* The request:
Copy every line of the listing below that contains the string "kern", treating uppercase and lowercase letters as different.

====================

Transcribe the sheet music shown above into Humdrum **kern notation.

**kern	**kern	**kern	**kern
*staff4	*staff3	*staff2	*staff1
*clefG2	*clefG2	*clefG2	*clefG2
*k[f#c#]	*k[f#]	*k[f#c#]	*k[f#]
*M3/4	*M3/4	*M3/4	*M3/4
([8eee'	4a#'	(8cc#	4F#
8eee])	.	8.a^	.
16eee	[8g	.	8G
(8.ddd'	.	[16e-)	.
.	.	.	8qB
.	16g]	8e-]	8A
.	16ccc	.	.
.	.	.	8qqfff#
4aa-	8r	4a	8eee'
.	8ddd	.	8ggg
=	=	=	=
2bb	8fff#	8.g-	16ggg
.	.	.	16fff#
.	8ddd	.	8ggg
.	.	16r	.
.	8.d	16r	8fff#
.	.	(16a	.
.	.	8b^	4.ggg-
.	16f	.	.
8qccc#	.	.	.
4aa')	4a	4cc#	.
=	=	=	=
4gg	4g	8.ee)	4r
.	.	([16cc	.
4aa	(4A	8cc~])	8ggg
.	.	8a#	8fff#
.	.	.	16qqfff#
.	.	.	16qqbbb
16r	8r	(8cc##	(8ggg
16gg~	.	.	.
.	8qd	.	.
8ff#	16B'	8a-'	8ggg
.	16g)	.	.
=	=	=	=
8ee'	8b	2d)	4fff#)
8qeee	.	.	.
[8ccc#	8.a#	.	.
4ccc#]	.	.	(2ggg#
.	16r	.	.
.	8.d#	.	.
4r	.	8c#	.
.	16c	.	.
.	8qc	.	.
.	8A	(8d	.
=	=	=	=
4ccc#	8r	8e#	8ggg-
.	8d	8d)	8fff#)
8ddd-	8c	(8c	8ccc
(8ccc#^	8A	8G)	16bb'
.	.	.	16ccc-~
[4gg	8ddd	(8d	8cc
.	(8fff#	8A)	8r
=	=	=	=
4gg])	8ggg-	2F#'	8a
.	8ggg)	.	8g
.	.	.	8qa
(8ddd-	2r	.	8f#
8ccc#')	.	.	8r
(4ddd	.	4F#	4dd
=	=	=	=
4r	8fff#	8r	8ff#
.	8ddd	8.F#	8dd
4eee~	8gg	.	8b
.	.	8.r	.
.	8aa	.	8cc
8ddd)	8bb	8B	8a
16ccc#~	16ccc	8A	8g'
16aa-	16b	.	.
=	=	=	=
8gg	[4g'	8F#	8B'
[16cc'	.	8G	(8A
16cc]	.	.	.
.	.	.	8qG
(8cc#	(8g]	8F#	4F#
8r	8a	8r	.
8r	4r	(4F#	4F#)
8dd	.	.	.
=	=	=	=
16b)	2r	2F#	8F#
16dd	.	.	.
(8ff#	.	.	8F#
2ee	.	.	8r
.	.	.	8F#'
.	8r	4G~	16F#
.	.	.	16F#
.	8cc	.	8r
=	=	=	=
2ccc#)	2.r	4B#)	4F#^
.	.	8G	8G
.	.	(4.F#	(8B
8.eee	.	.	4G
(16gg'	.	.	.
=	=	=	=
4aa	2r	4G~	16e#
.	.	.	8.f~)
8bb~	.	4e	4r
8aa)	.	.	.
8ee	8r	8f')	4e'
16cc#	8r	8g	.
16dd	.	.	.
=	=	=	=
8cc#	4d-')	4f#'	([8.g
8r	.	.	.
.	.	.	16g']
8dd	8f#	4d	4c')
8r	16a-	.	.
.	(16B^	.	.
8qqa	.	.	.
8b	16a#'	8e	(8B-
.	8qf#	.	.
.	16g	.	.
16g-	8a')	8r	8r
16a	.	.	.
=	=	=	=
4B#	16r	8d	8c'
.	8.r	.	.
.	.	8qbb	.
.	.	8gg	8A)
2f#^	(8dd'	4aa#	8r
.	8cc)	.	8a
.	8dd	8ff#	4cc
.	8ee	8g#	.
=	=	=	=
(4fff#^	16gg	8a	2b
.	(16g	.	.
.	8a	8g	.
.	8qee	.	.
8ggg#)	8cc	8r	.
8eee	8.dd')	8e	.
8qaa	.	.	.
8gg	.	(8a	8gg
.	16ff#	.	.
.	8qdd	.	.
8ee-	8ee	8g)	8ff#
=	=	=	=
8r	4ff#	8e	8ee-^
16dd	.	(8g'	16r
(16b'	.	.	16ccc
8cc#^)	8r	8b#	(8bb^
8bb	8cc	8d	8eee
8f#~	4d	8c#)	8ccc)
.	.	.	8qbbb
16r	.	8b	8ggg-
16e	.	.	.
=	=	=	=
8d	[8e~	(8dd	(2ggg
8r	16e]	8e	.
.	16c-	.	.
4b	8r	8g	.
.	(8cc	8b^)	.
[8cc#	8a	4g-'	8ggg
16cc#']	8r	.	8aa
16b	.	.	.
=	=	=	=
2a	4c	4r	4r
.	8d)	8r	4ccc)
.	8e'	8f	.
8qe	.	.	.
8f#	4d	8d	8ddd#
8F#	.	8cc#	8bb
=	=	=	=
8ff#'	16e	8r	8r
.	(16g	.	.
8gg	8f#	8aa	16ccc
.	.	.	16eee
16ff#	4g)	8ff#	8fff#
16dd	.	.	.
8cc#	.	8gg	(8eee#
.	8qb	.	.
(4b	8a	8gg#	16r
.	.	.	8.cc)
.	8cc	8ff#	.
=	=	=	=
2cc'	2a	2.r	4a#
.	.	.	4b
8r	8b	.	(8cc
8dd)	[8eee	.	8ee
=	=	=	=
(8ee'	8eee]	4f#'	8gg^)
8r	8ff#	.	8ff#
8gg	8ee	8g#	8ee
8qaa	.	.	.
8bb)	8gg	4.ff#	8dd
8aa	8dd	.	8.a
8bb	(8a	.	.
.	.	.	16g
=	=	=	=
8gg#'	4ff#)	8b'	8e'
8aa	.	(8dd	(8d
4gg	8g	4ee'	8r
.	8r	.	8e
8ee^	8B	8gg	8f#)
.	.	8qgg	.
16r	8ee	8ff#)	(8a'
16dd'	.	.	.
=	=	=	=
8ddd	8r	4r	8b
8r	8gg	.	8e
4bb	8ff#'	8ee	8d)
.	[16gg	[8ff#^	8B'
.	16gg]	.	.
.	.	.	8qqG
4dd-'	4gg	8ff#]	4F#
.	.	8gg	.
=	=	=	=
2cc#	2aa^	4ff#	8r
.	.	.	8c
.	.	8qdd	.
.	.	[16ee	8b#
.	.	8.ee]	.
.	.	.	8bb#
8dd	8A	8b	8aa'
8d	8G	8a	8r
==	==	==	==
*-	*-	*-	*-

====================

* The reply:
Transcribe the sheet music shown above into Humdrum **kern notation.
**kern	**kern	**kern	**kern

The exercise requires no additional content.